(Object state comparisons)

================================

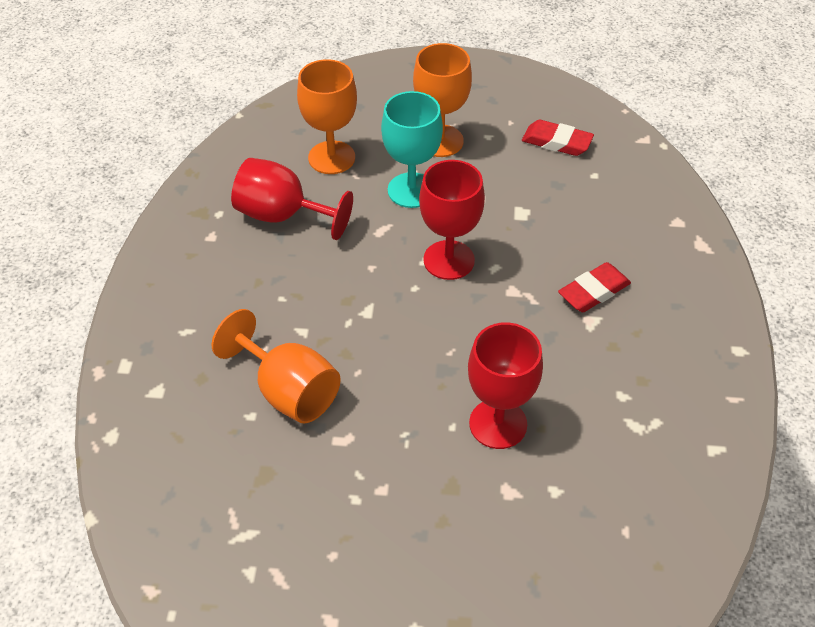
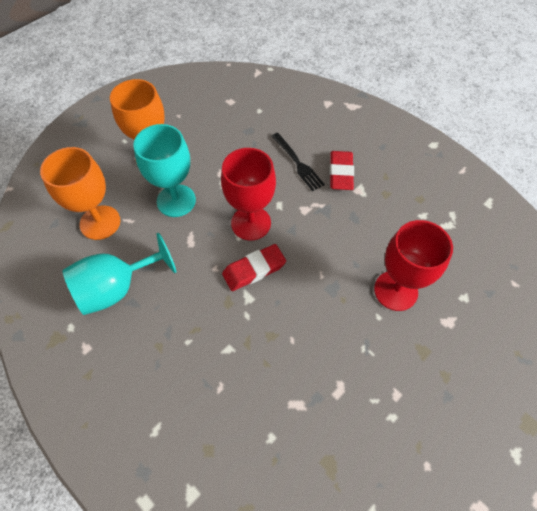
camera: 50 degrees left, 10 degrees up
orange goblet [212,309,341,424] -> none
red goblet [231,158,353,240] -> turquoise goblet [62,233,176,315]
red eraser [522,120,594,156] -> red eraser moved to [222,244,286,291]
none -> black fork [271,133,325,191]

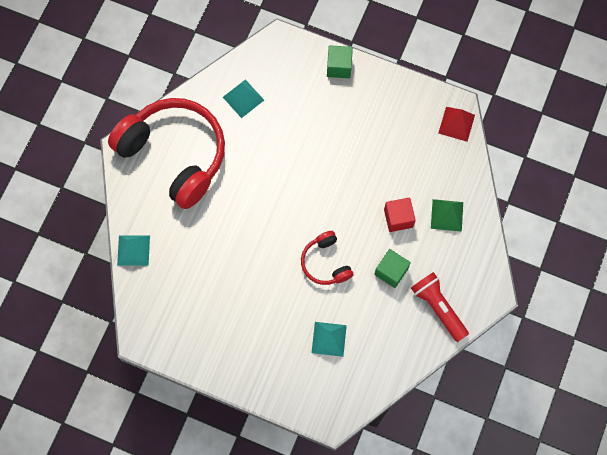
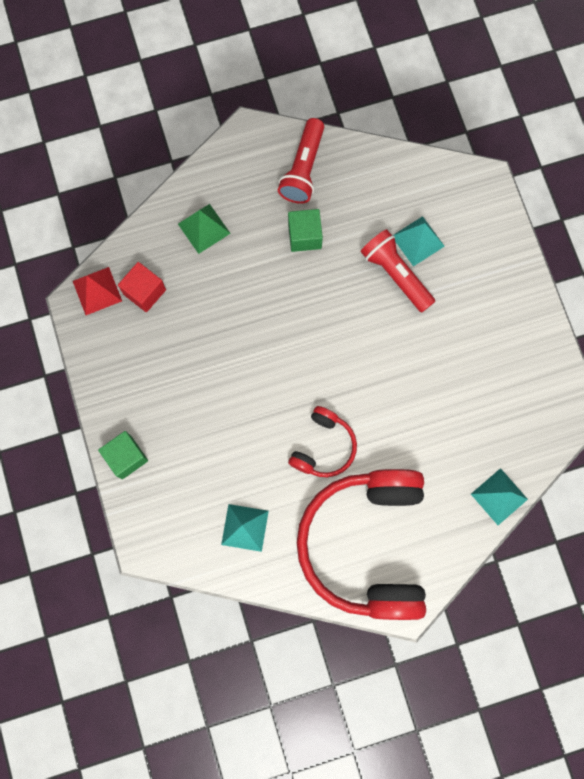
camera: 130 degrees left, 5 degrees up
red headphones [301,231,353,285] -> red headphones moved to [288,406,357,477]
red cube [384,197,416,232] -> red cube moved to [118,262,166,313]
none -> red flashlight [360,229,435,312]

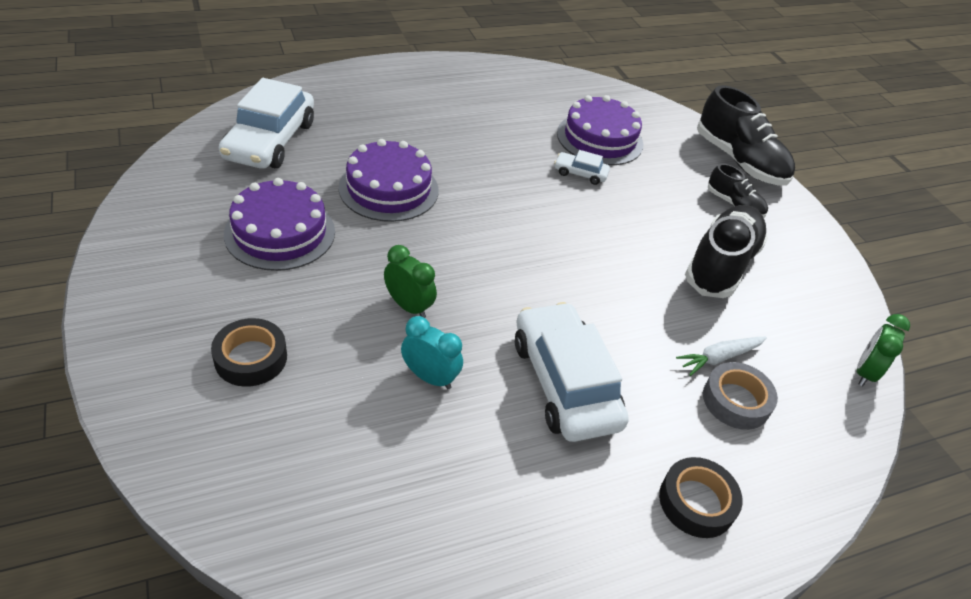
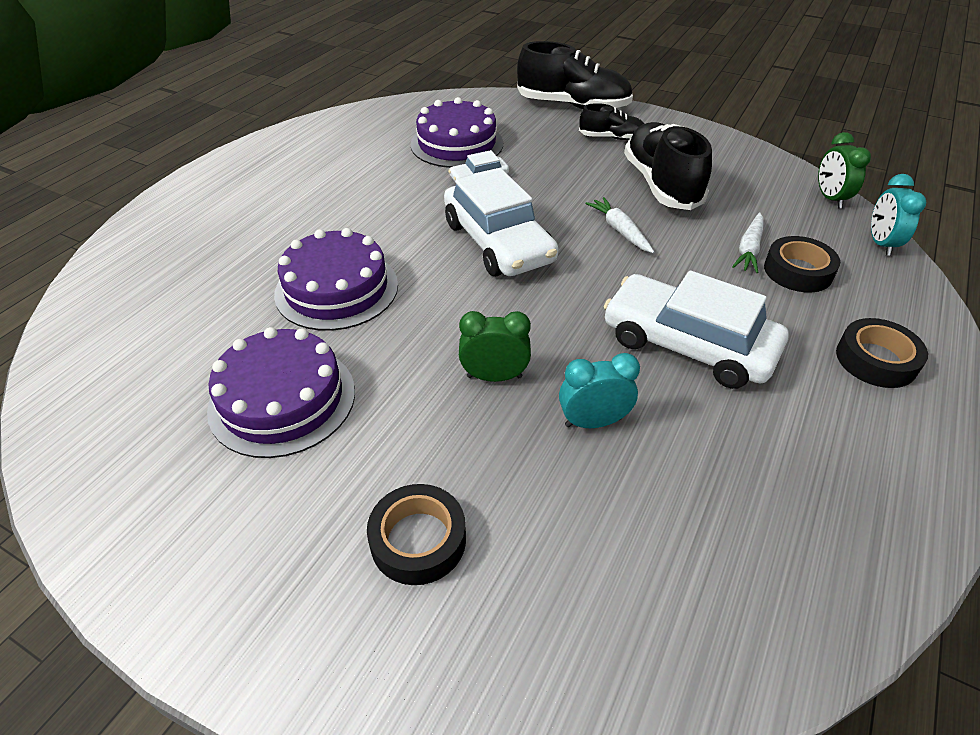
camera: 35 degrees left, 0 degrees up
white car [219,78,314,169] -> white car moved to [444,168,558,276]
grey tape [703,362,778,430] -> black tape [764,236,840,293]
none -> white carrot [585,197,654,253]
none -> turquoise clock [871,174,926,256]

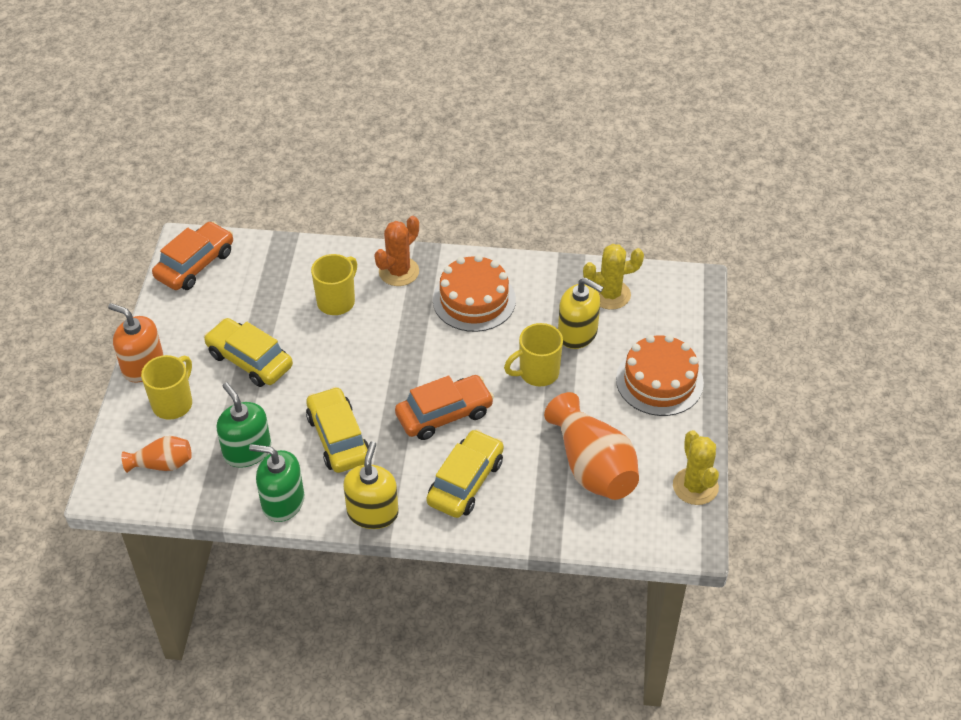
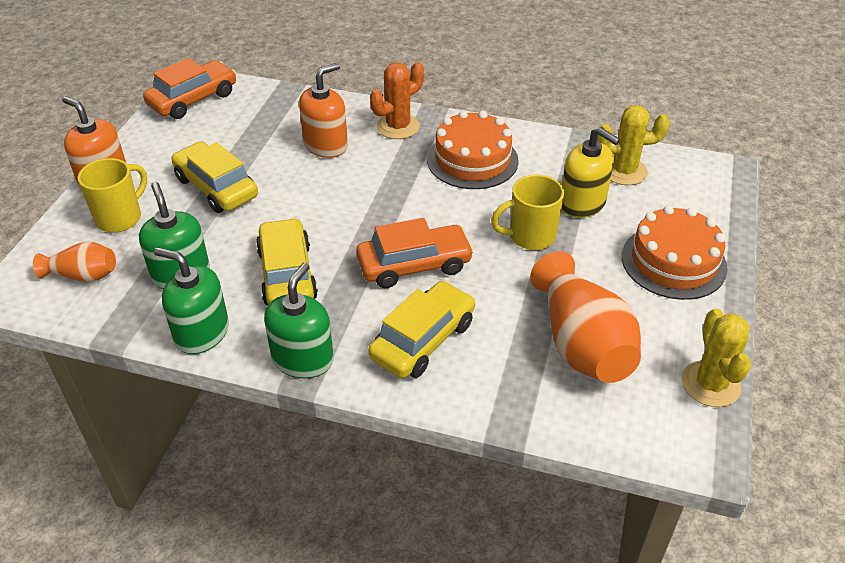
camera: 10 degrees right, 5 degrees down
yellow mug [311,254,357,315] -> orange soap dispenser [299,63,348,158]
yellow soap dispenser [343,441,399,529] -> green soap dispenser [264,263,334,379]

================================

## WHAT YOU HAVE TO DO:
Copy every line above word for word and exclude the pictures.

## REPLY TO THE EXERCISE:
camera: 50 degrees left, 10 degrees up
orange goblet [212,309,341,424] -> none
red goblet [231,158,353,240] -> turquoise goblet [62,233,176,315]
red eraser [522,120,594,156] -> red eraser moved to [222,244,286,291]
none -> black fork [271,133,325,191]

camera: 130 degrees left, 5 degrees up
red headphones [301,231,353,285] -> red headphones moved to [288,406,357,477]
red cube [384,197,416,232] -> red cube moved to [118,262,166,313]
none -> red flashlight [360,229,435,312]

camera: 35 degrees left, 0 degrees up
white car [219,78,314,169] -> white car moved to [444,168,558,276]
grey tape [703,362,778,430] -> black tape [764,236,840,293]
none -> white carrot [585,197,654,253]
none -> turquoise clock [871,174,926,256]

camera: 10 degrees right, 5 degrees down
yellow mug [311,254,357,315] -> orange soap dispenser [299,63,348,158]
yellow soap dispenser [343,441,399,529] -> green soap dispenser [264,263,334,379]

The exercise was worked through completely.